* Work task: Pictures do not belong in the copy, so please give every entry below again exactly.

--- Available data ---

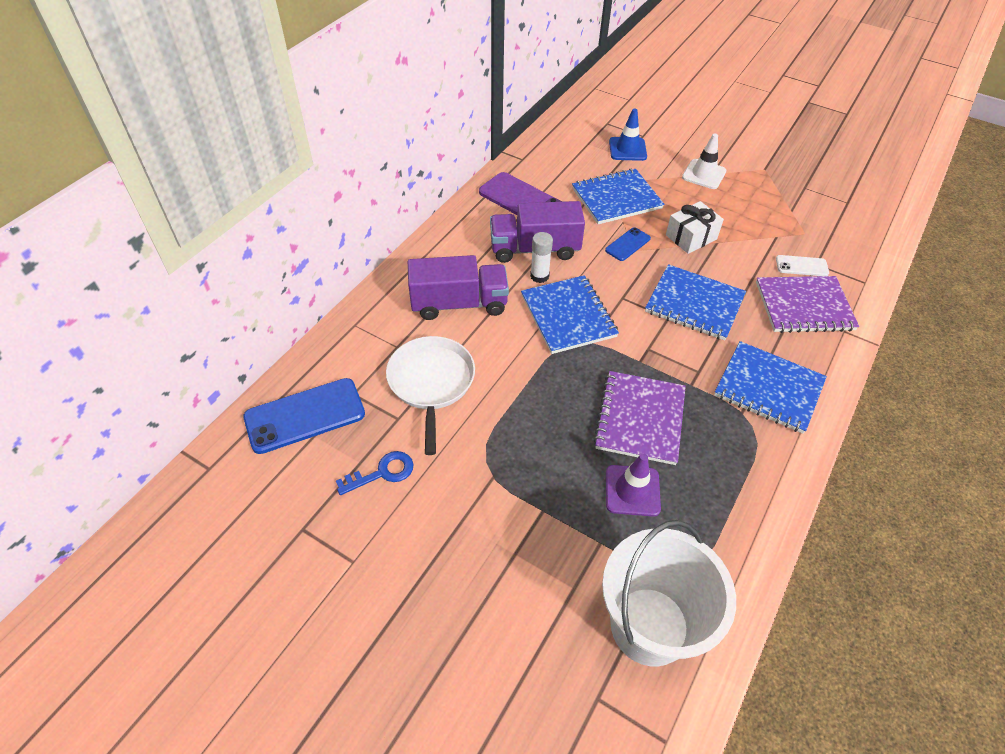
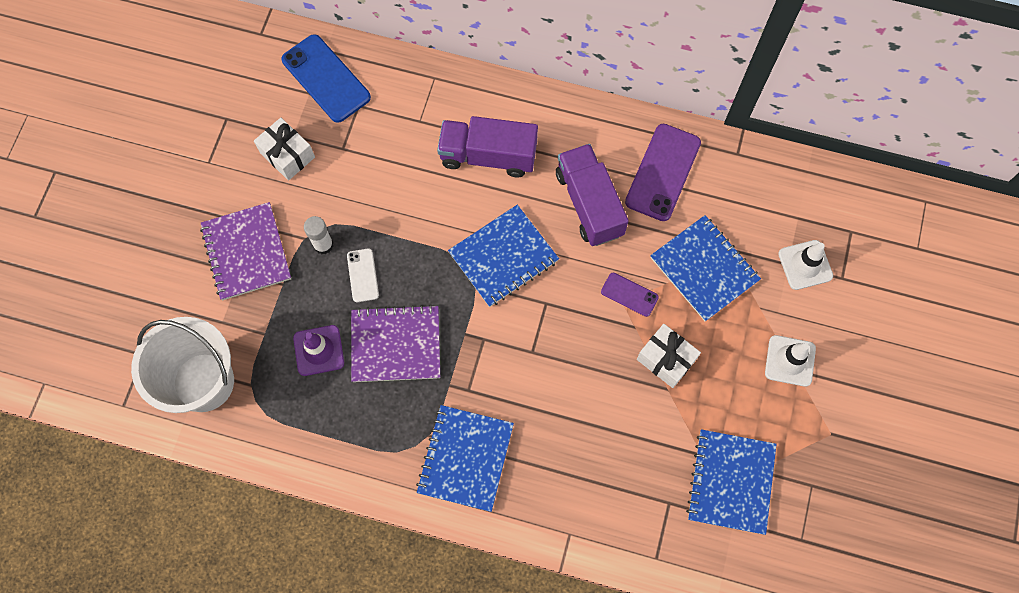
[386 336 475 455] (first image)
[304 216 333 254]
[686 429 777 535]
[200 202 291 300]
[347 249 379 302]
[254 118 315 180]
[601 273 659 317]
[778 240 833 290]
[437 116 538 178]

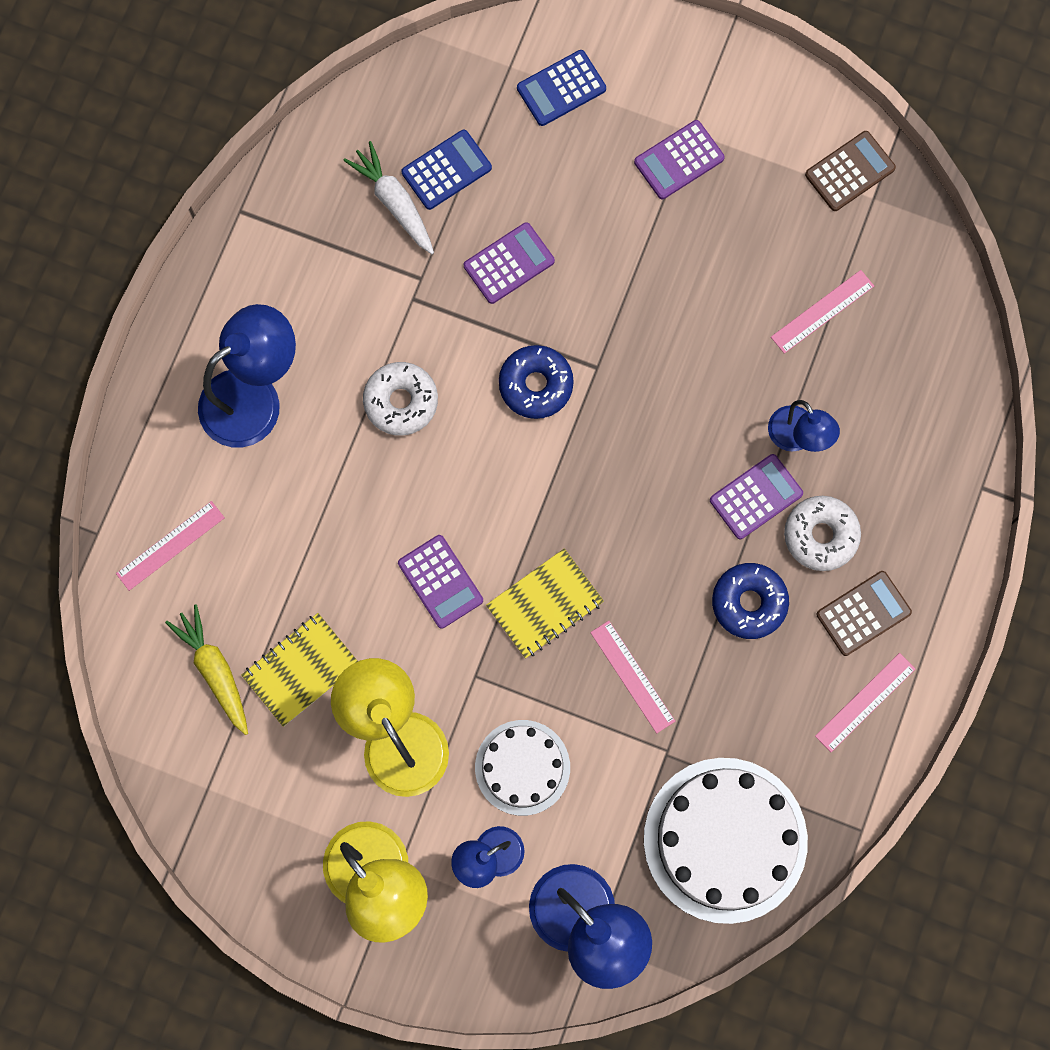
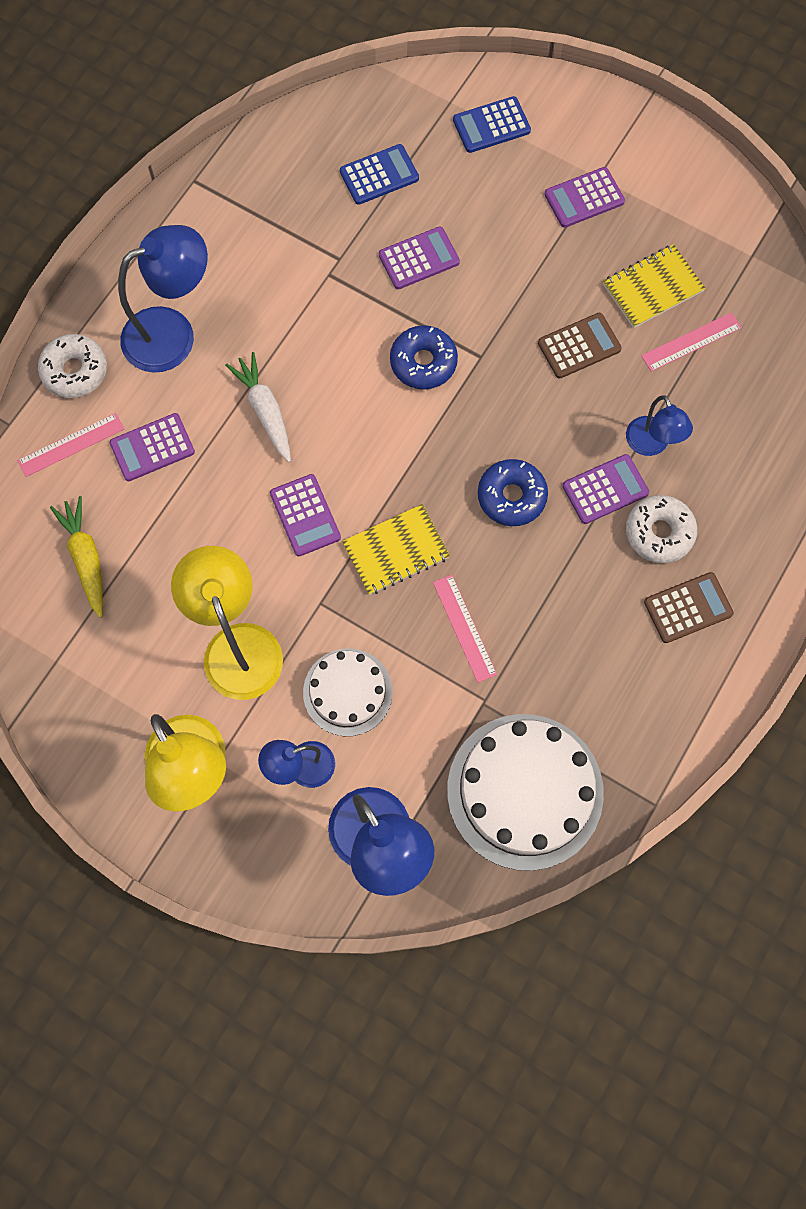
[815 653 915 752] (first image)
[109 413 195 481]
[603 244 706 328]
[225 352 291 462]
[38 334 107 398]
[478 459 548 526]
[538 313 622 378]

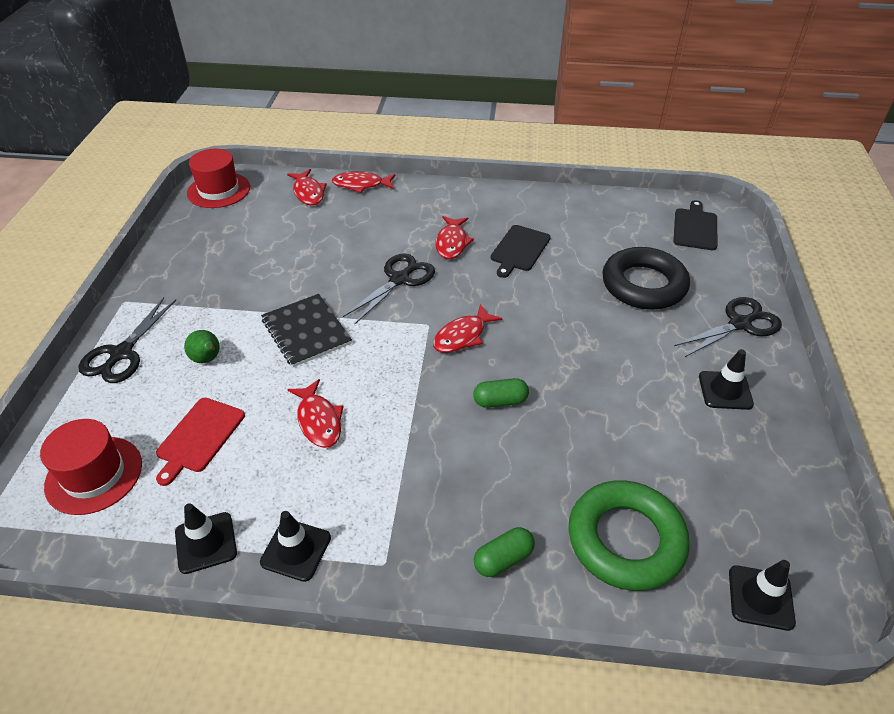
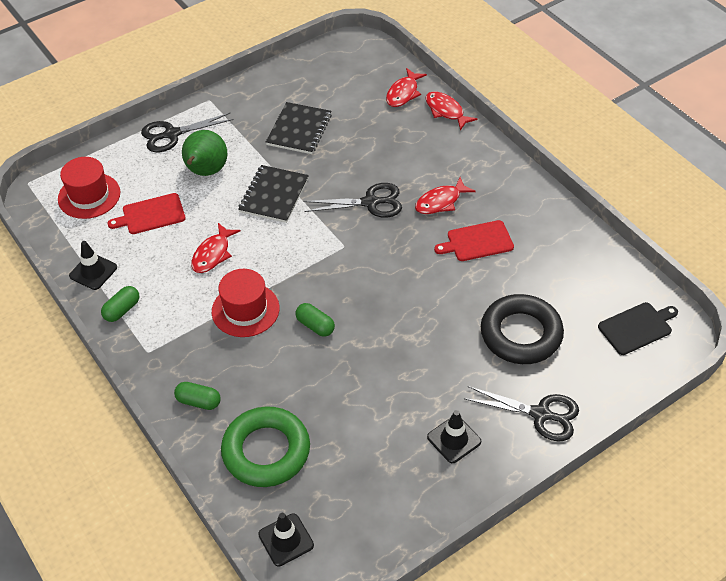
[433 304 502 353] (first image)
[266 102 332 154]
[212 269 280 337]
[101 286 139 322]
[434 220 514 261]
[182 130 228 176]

---

* Answer space:
[386 336 475 455] (first image)
[304 216 333 254]
[686 429 777 535]
[200 202 291 300]
[347 249 379 302]
[254 118 315 180]
[601 273 659 317]
[778 240 833 290]
[437 116 538 178]

[815 653 915 752] (first image)
[109 413 195 481]
[603 244 706 328]
[225 352 291 462]
[38 334 107 398]
[478 459 548 526]
[538 313 622 378]

[433 304 502 353] (first image)
[266 102 332 154]
[212 269 280 337]
[101 286 139 322]
[434 220 514 261]
[182 130 228 176]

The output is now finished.